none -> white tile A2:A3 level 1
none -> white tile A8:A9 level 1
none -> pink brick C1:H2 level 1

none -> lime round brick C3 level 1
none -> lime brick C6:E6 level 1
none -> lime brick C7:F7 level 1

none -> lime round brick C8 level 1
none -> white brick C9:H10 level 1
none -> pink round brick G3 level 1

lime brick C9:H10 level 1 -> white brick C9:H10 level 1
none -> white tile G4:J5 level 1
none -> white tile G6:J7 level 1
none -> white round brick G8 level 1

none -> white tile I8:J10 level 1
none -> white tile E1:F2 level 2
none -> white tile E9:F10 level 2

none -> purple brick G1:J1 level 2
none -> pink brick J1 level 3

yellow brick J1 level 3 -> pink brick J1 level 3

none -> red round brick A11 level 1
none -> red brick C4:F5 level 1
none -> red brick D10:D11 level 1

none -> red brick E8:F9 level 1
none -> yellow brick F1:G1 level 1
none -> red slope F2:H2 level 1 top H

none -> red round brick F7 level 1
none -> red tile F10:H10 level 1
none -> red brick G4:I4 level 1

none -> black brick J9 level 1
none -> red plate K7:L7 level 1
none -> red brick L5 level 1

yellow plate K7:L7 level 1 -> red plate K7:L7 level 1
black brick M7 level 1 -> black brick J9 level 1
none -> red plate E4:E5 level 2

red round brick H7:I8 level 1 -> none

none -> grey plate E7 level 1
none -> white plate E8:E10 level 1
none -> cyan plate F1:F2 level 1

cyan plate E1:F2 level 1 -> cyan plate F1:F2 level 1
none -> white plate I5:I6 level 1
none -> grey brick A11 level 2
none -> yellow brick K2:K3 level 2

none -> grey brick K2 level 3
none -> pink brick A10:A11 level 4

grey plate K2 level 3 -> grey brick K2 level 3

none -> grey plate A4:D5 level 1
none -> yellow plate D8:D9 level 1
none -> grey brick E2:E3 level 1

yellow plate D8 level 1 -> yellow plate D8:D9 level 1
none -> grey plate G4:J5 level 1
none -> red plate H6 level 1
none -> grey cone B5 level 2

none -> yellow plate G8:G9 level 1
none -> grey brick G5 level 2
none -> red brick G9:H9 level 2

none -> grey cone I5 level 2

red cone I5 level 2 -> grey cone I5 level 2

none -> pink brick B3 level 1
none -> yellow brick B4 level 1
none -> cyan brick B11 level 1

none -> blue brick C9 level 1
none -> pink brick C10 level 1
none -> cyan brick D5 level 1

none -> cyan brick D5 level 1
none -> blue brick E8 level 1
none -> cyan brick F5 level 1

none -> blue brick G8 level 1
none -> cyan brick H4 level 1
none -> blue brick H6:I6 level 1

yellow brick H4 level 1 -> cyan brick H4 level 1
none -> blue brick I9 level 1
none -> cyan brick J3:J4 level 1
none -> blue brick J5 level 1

__How to complete this task__. Give each line of the records above again, unchanged.

__Task solution__.
none -> white tile A2:A3 level 1
none -> white tile A8:A9 level 1
none -> pink brick C1:H2 level 1

none -> lime round brick C3 level 1
none -> lime brick C6:E6 level 1
none -> lime brick C7:F7 level 1

none -> lime round brick C8 level 1
none -> white brick C9:H10 level 1
none -> pink round brick G3 level 1

lime brick C9:H10 level 1 -> white brick C9:H10 level 1
none -> white tile G4:J5 level 1
none -> white tile G6:J7 level 1
none -> white round brick G8 level 1

none -> white tile I8:J10 level 1
none -> white tile E1:F2 level 2
none -> white tile E9:F10 level 2

none -> purple brick G1:J1 level 2
none -> pink brick J1 level 3

yellow brick J1 level 3 -> pink brick J1 level 3

none -> red round brick A11 level 1
none -> red brick C4:F5 level 1
none -> red brick D10:D11 level 1

none -> red brick E8:F9 level 1
none -> yellow brick F1:G1 level 1
none -> red slope F2:H2 level 1 top H

none -> red round brick F7 level 1
none -> red tile F10:H10 level 1
none -> red brick G4:I4 level 1

none -> black brick J9 level 1
none -> red plate K7:L7 level 1
none -> red brick L5 level 1

yellow plate K7:L7 level 1 -> red plate K7:L7 level 1
black brick M7 level 1 -> black brick J9 level 1
none -> red plate E4:E5 level 2

red round brick H7:I8 level 1 -> none

none -> grey plate E7 level 1
none -> white plate E8:E10 level 1
none -> cyan plate F1:F2 level 1

cyan plate E1:F2 level 1 -> cyan plate F1:F2 level 1
none -> white plate I5:I6 level 1
none -> grey brick A11 level 2
none -> yellow brick K2:K3 level 2

none -> grey brick K2 level 3
none -> pink brick A10:A11 level 4

grey plate K2 level 3 -> grey brick K2 level 3

none -> grey plate A4:D5 level 1
none -> yellow plate D8:D9 level 1
none -> grey brick E2:E3 level 1

yellow plate D8 level 1 -> yellow plate D8:D9 level 1
none -> grey plate G4:J5 level 1
none -> red plate H6 level 1
none -> grey cone B5 level 2

none -> yellow plate G8:G9 level 1
none -> grey brick G5 level 2
none -> red brick G9:H9 level 2

none -> grey cone I5 level 2

red cone I5 level 2 -> grey cone I5 level 2

none -> pink brick B3 level 1
none -> yellow brick B4 level 1
none -> cyan brick B11 level 1

none -> blue brick C9 level 1
none -> pink brick C10 level 1
none -> cyan brick D5 level 1

none -> cyan brick D5 level 1
none -> blue brick E8 level 1
none -> cyan brick F5 level 1

none -> blue brick G8 level 1
none -> cyan brick H4 level 1
none -> blue brick H6:I6 level 1

yellow brick H4 level 1 -> cyan brick H4 level 1
none -> blue brick I9 level 1
none -> cyan brick J3:J4 level 1
none -> blue brick J5 level 1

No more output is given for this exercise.